# [REQUIREMENT]
The records that follow are to be copied word for word. Pictures should be omitted.

[Version comparison data]
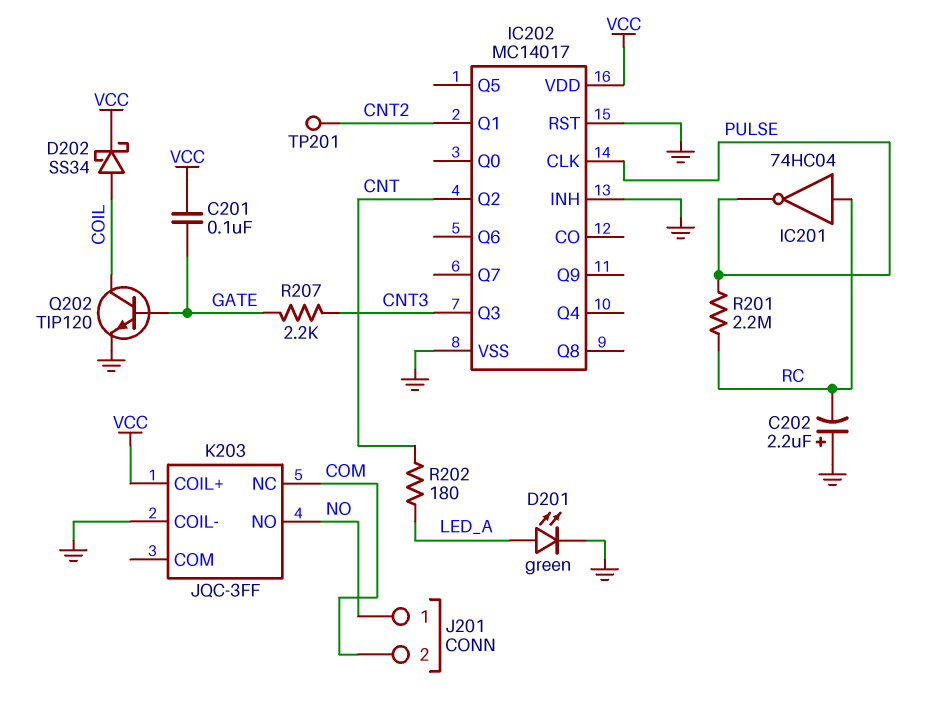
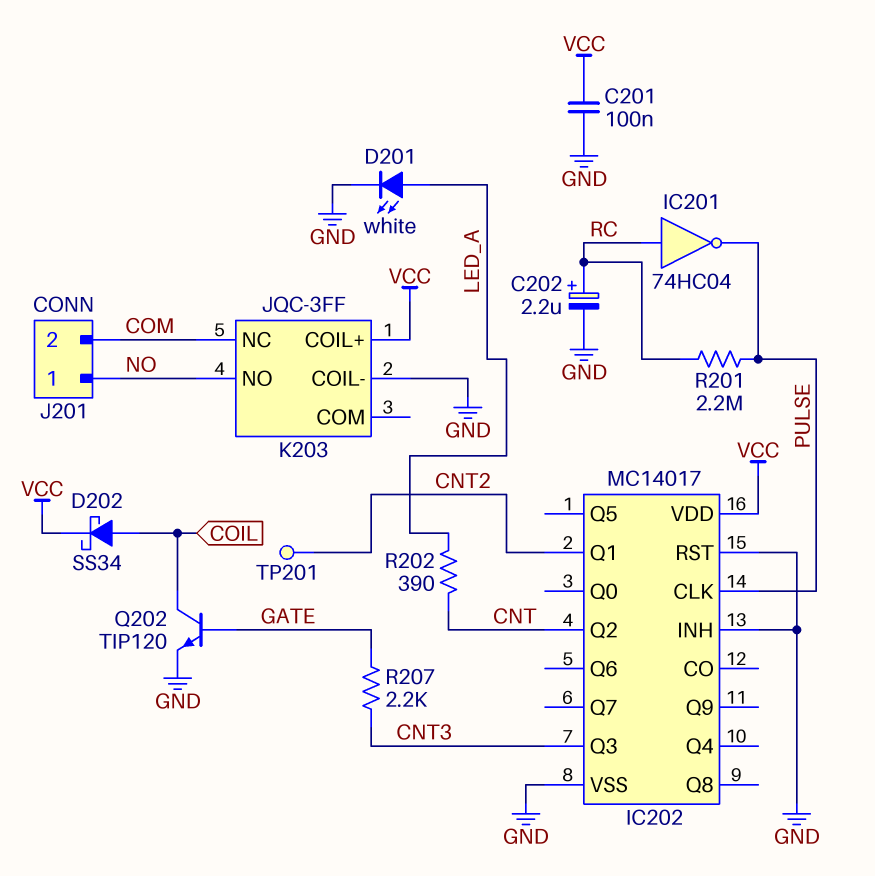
C201: 100nF (GATE, VCC) -> 100nF (GND, VCC)
C202: 2.2uF (plus GND, minus RC) -> 2.2uF (plus RC, minus GND)
D201: LED green (A LED_A, K GND) -> LED white (A LED_A, K GND)
R202: 180 (CNT, LED_A) -> 390 (CNT, LED_A)

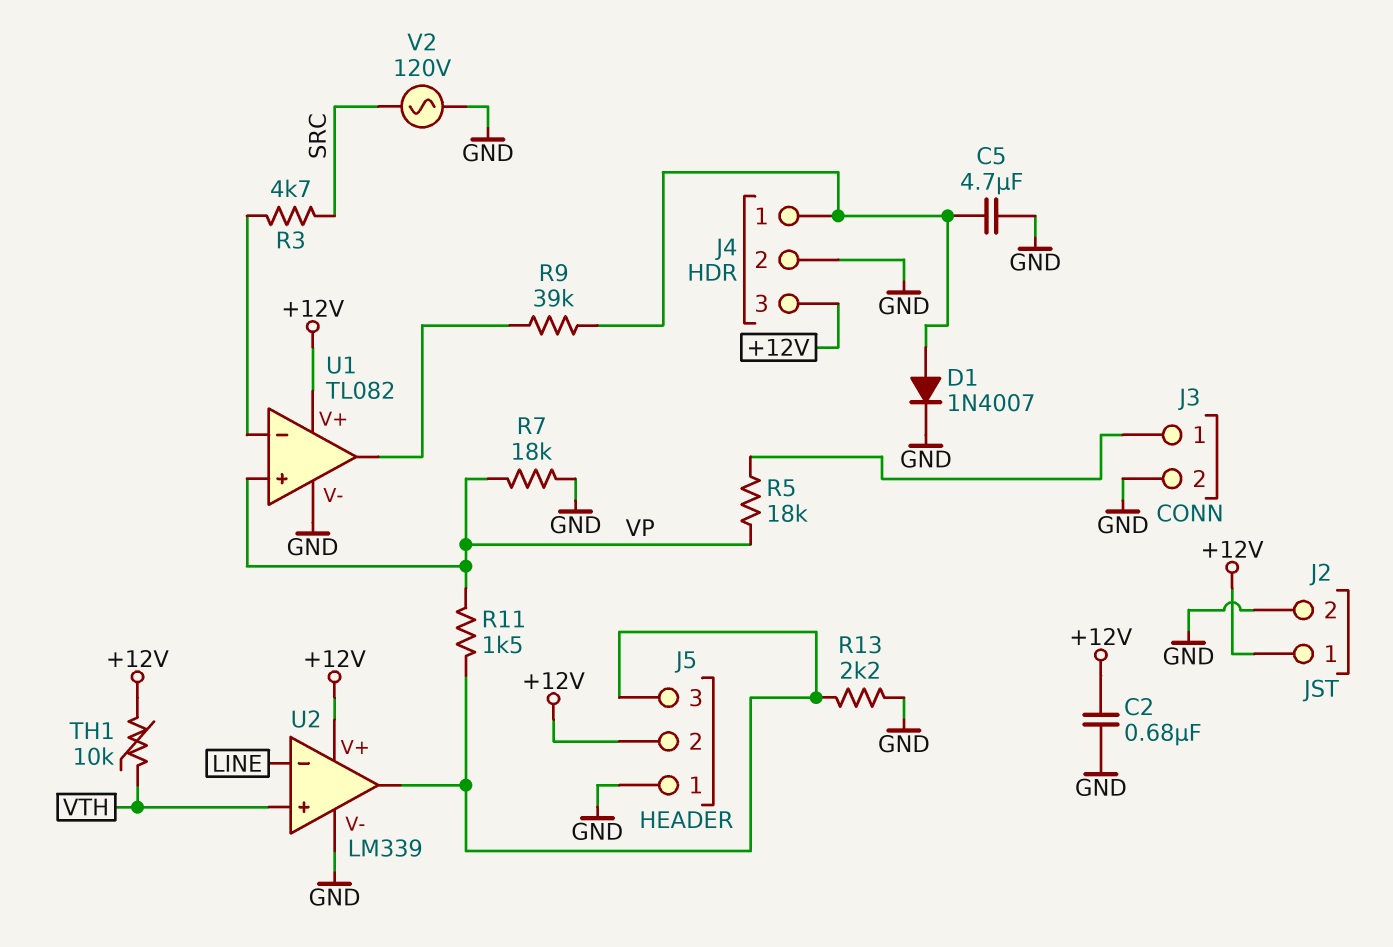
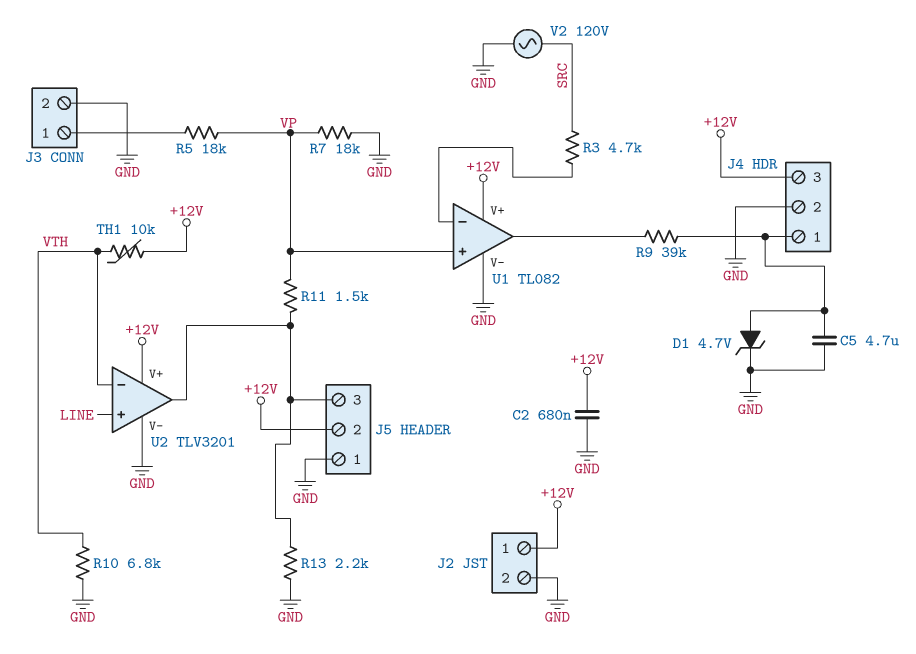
D1: diode 1N4007 (A J4/1, K GND) -> zener 4.7V (A J4/1, K GND)
R10: none -> 6.8k (GND, VTH)
U2: LM339 -> TLV3201
U2 pin in+: VTH -> LINE
U2 pin in-: LINE -> VTH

# [RESPONSE TO THE EXERCISE]
C201: 100nF (GATE, VCC) -> 100nF (GND, VCC)
C202: 2.2uF (plus GND, minus RC) -> 2.2uF (plus RC, minus GND)
D201: LED green (A LED_A, K GND) -> LED white (A LED_A, K GND)
R202: 180 (CNT, LED_A) -> 390 (CNT, LED_A)

D1: diode 1N4007 (A J4/1, K GND) -> zener 4.7V (A J4/1, K GND)
R10: none -> 6.8k (GND, VTH)
U2: LM339 -> TLV3201
U2 pin in+: VTH -> LINE
U2 pin in-: LINE -> VTH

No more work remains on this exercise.